(Task objective): In the listing, locate the line containing "U142: XNOR CD4077", then quote it and all following lines exactly. Omit pictures.

(Task input):

Start of Block

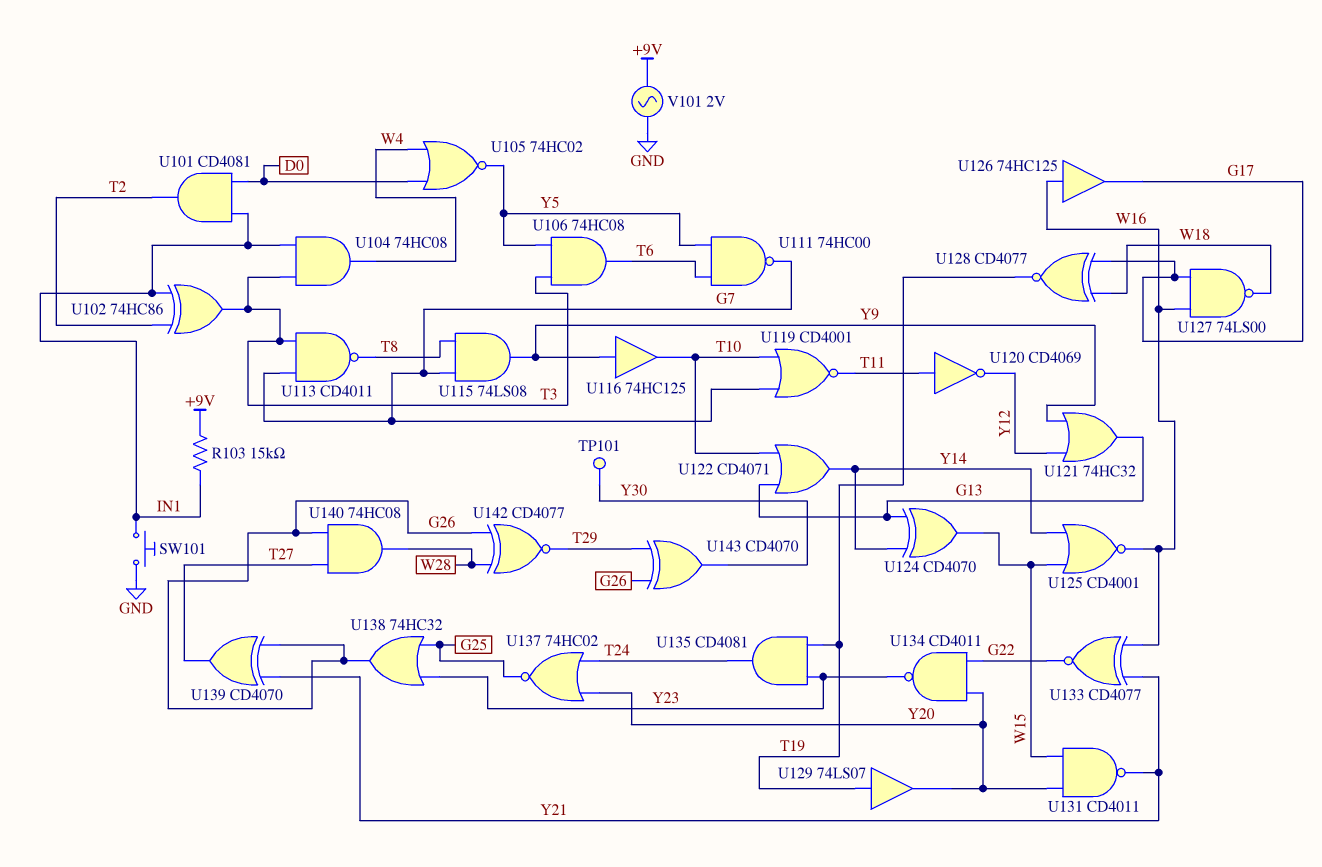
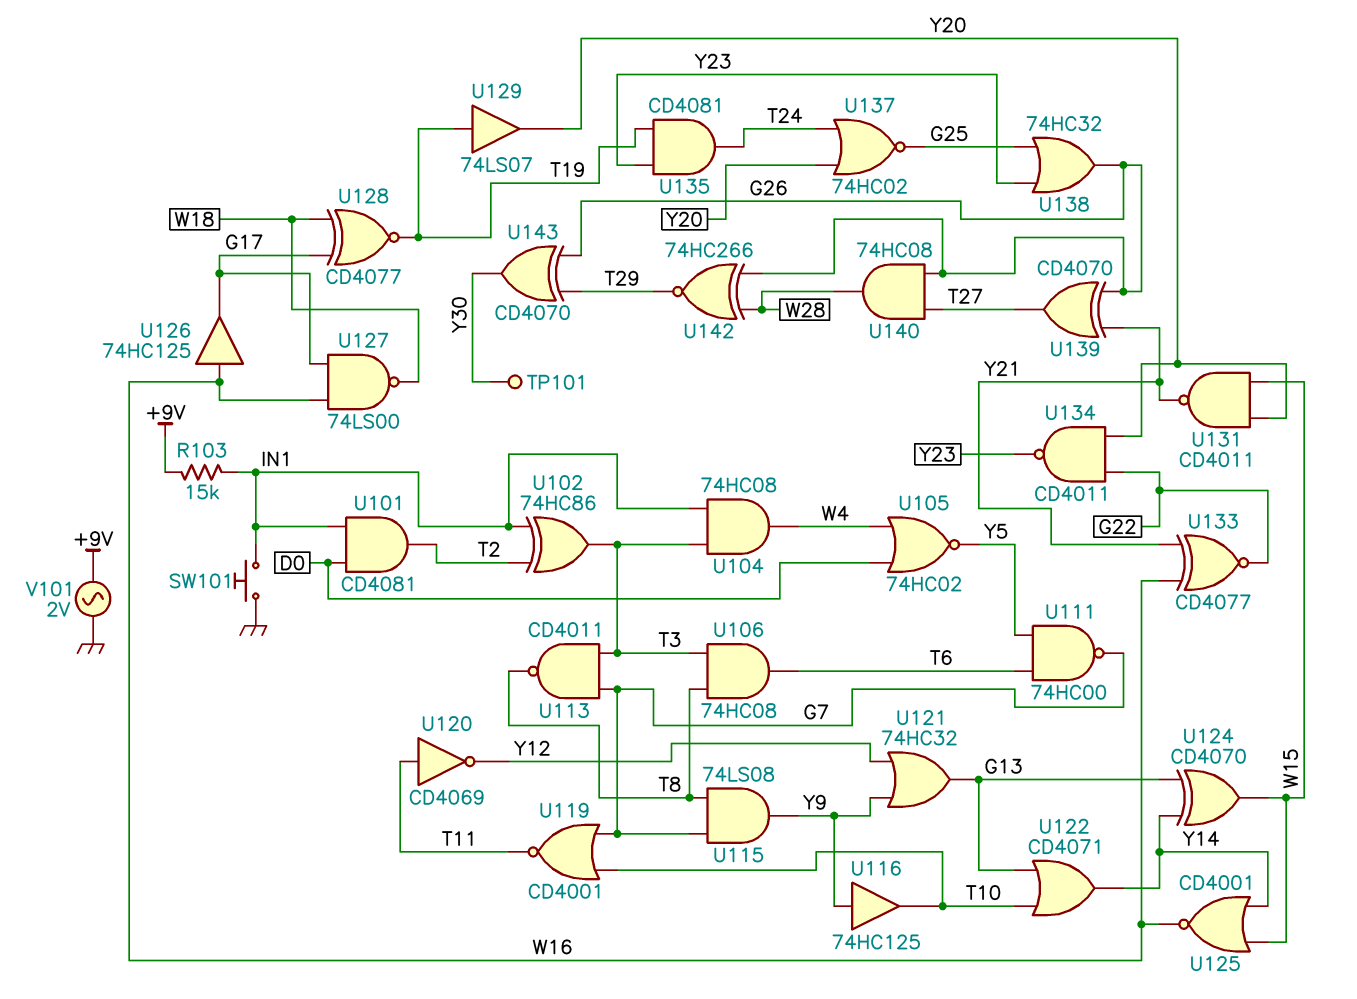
U106: AND 74HC08 (in T3, in Y5, out T6) -> AND 74HC08 (in T3, in T8, out T6)
U142: XNOR CD4077 (in G26, in W28, out T29) -> XNOR 74HC266 (in G26, in W28, out T29)

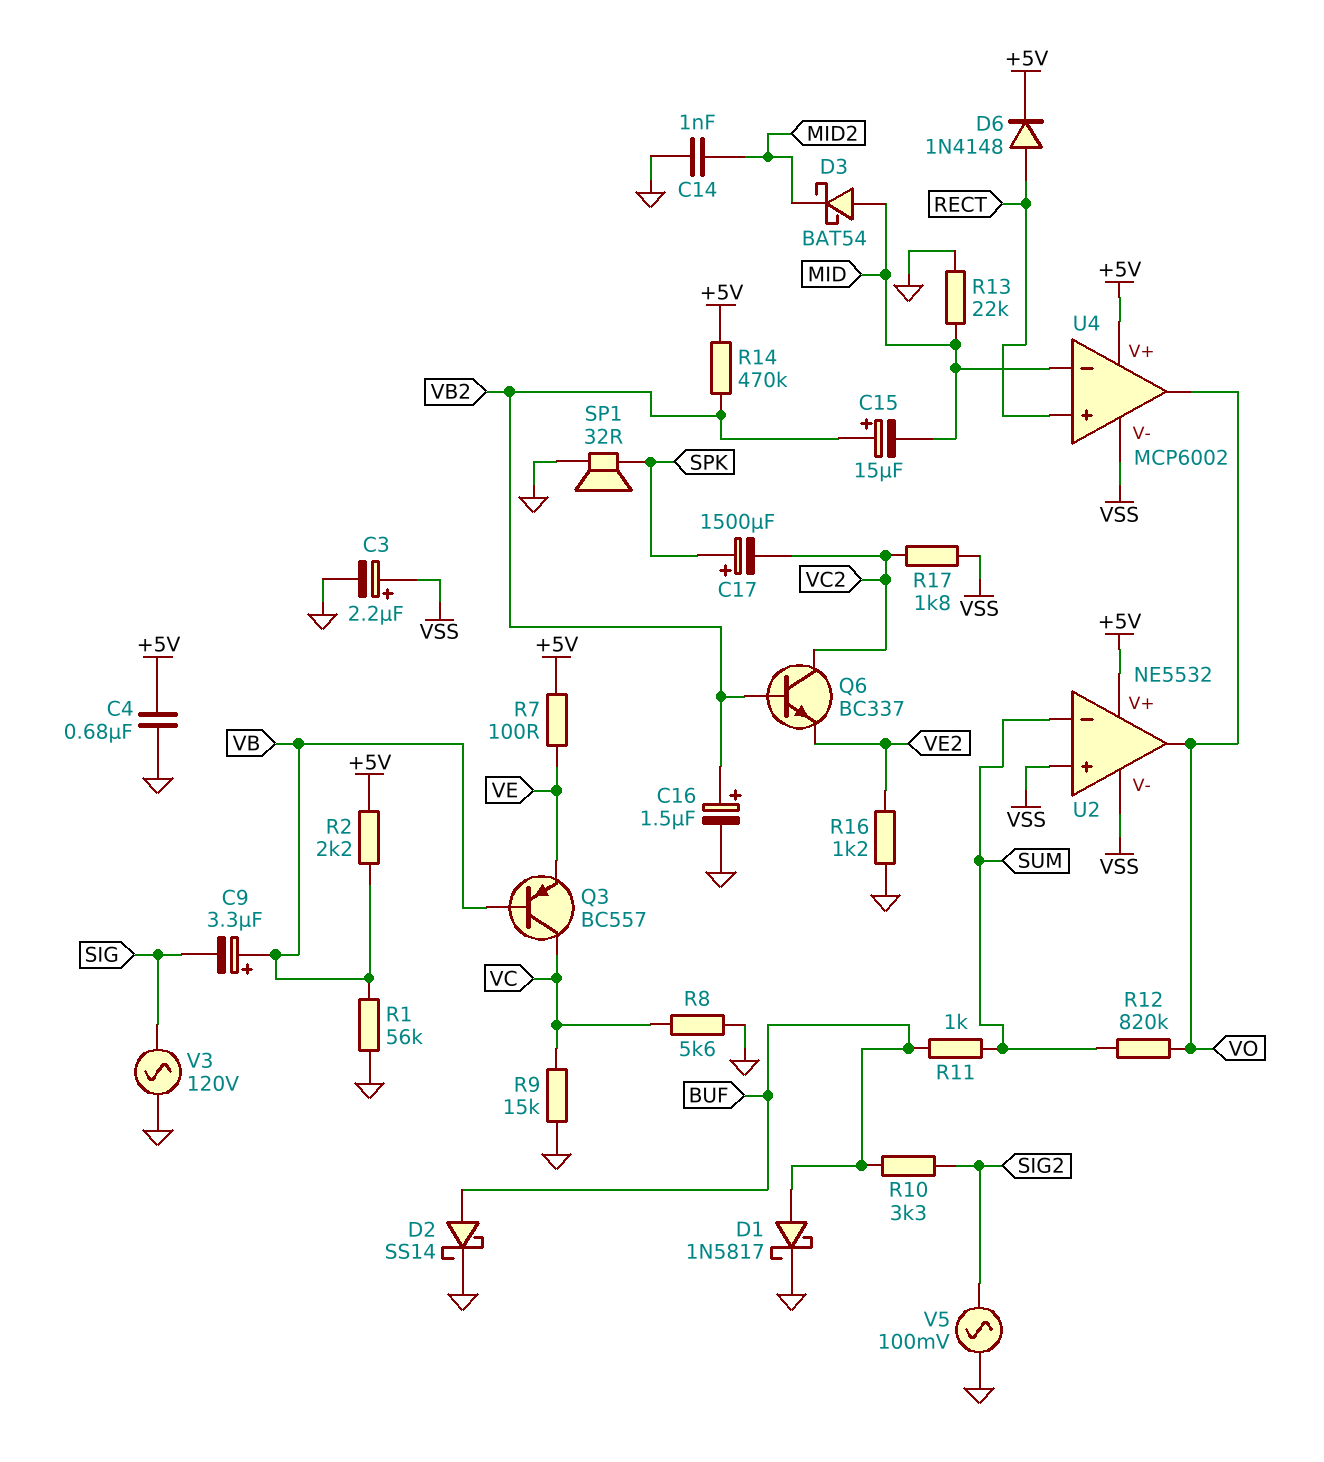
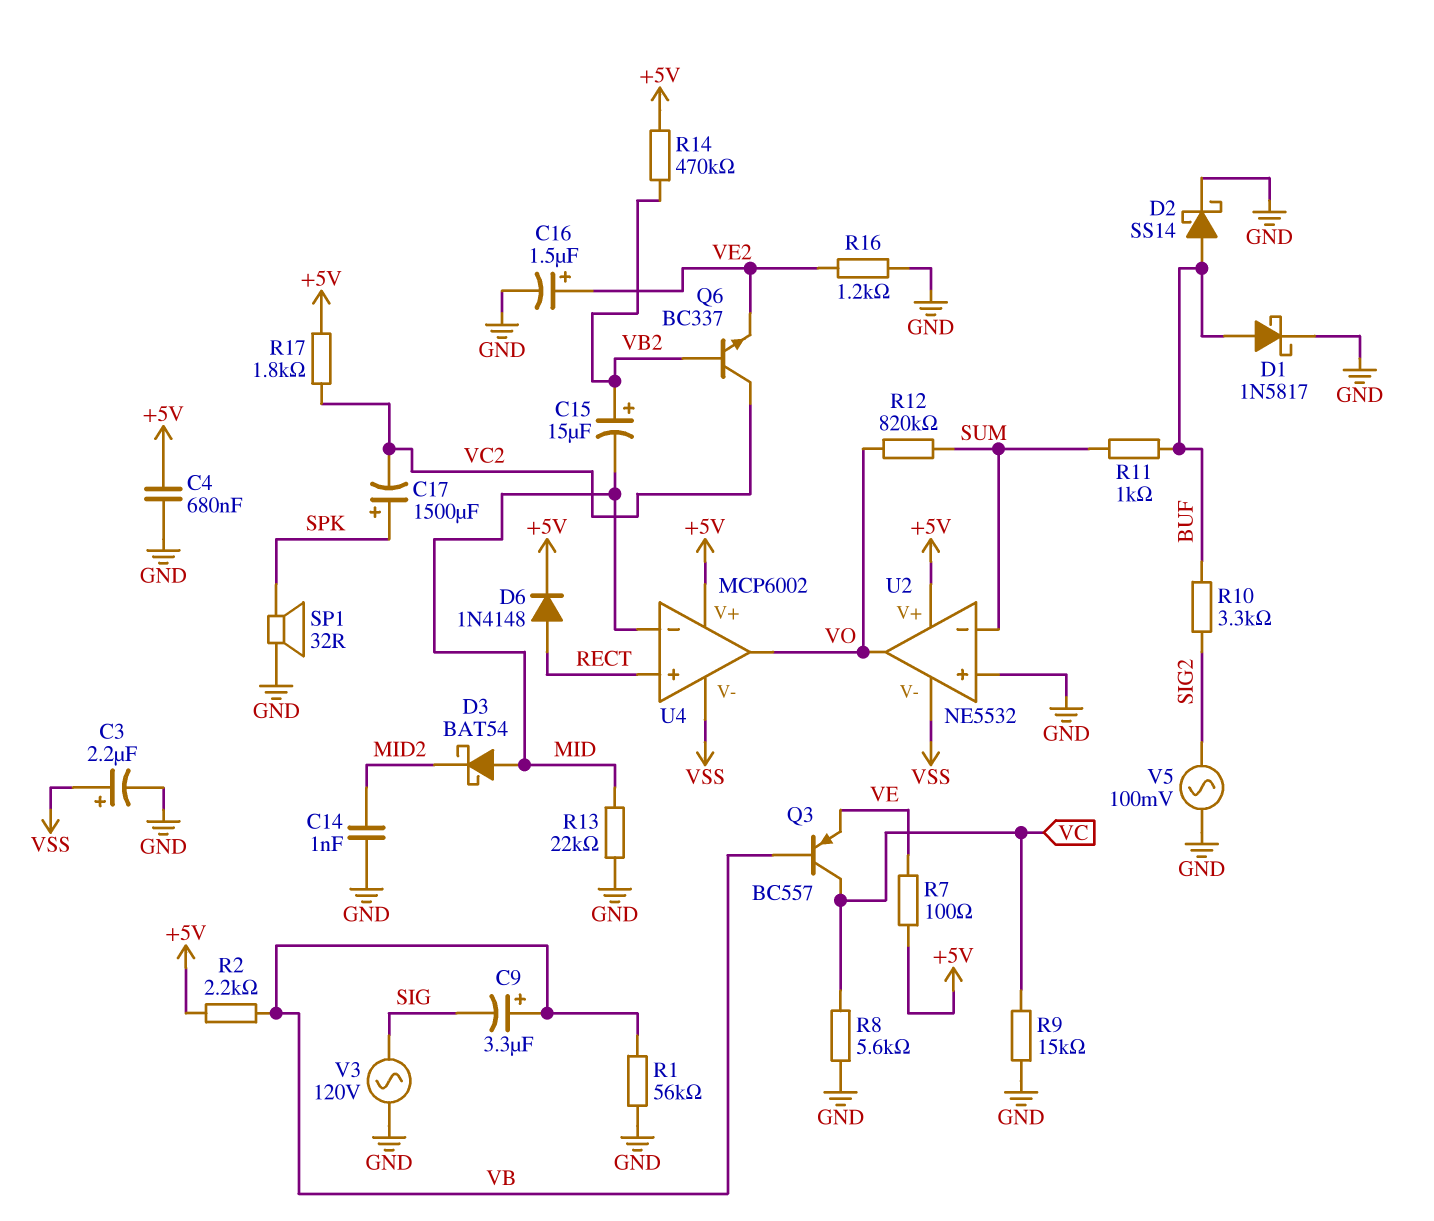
C16: 1.5uF (plus VB2, minus GND) -> 1.5uF (plus VE2, minus GND)
R17: 1.8k (VC2, VSS) -> 1.8k (+5V, VC2)
U2 pin in+: VSS -> GND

End of Block

(Exercise result):
U142: XNOR CD4077 (in G26, in W28, out T29) -> XNOR 74HC266 (in G26, in W28, out T29)

C16: 1.5uF (plus VB2, minus GND) -> 1.5uF (plus VE2, minus GND)
R17: 1.8k (VC2, VSS) -> 1.8k (+5V, VC2)
U2 pin in+: VSS -> GND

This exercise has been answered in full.